PROBLEM TO WORK ON
Nothing in the records may be altered, and no picture may be included. Restate them in full.

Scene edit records
----------
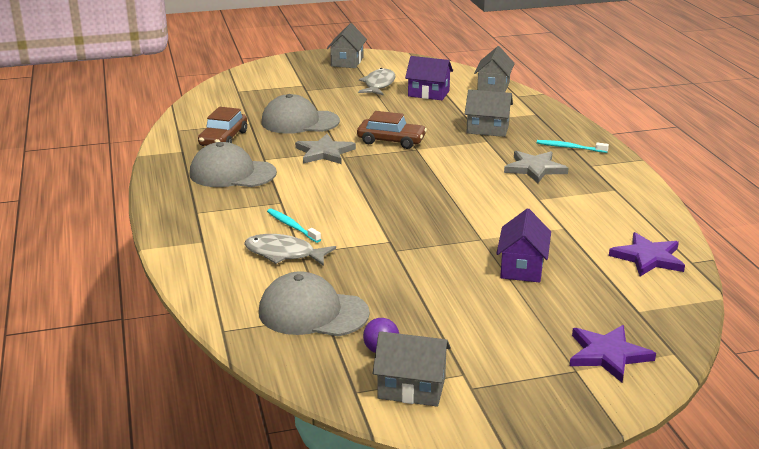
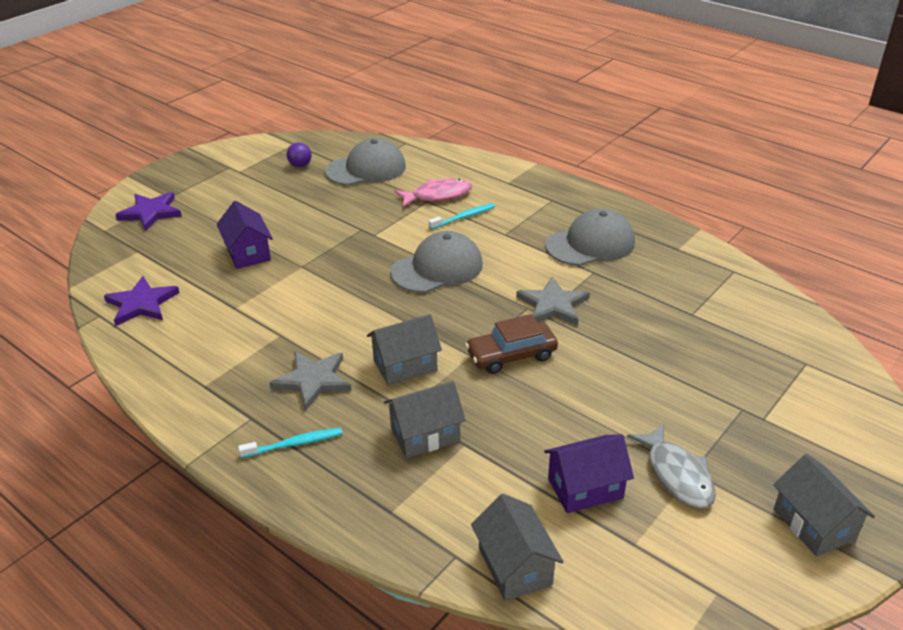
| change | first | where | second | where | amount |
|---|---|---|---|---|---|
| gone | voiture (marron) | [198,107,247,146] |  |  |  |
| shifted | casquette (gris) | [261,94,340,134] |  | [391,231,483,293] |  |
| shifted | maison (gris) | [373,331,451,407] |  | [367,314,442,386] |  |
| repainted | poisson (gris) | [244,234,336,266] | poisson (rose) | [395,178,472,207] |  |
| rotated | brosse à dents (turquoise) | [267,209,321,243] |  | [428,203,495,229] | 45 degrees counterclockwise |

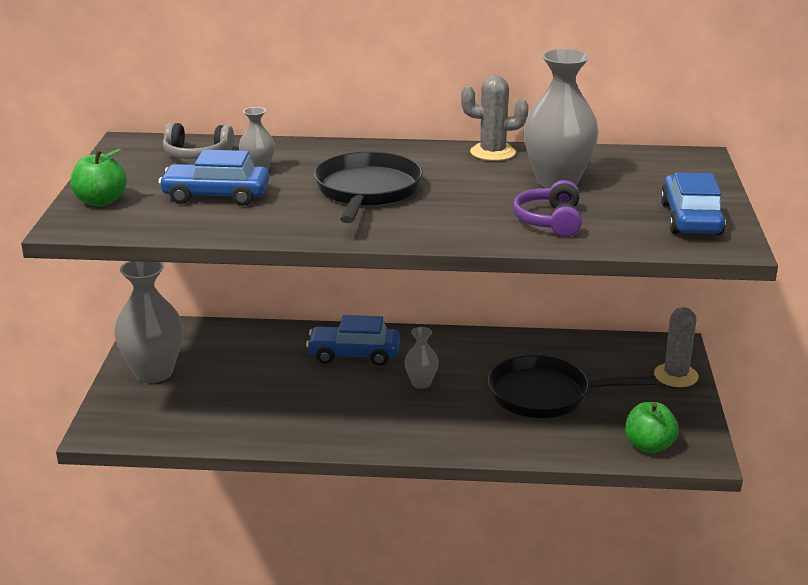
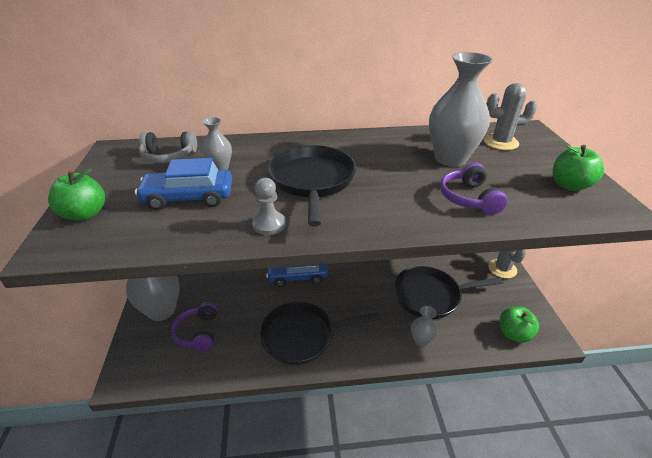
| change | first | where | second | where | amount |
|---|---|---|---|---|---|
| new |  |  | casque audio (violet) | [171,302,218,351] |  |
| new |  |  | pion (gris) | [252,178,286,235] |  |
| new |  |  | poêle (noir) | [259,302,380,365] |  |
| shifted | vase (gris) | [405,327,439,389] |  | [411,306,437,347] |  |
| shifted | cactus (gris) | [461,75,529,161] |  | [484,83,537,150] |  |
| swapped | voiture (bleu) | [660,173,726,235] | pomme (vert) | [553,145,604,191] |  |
----------
OUTPUT BELOW
| change | first | where | second | where | amount |
|---|---|---|---|---|---|
| gone | voiture (marron) | [198,107,247,146] |  |  |  |
| shifted | casquette (gris) | [261,94,340,134] |  | [391,231,483,293] |  |
| shifted | maison (gris) | [373,331,451,407] |  | [367,314,442,386] |  |
| repainted | poisson (gris) | [244,234,336,266] | poisson (rose) | [395,178,472,207] |  |
| rotated | brosse à dents (turquoise) | [267,209,321,243] |  | [428,203,495,229] | 45 degrees counterclockwise |

| change | first | where | second | where | amount |
|---|---|---|---|---|---|
| new |  |  | casque audio (violet) | [171,302,218,351] |  |
| new |  |  | pion (gris) | [252,178,286,235] |  |
| new |  |  | poêle (noir) | [259,302,380,365] |  |
| shifted | vase (gris) | [405,327,439,389] |  | [411,306,437,347] |  |
| shifted | cactus (gris) | [461,75,529,161] |  | [484,83,537,150] |  |
| swapped | voiture (bleu) | [660,173,726,235] | pomme (vert) | [553,145,604,191] |  |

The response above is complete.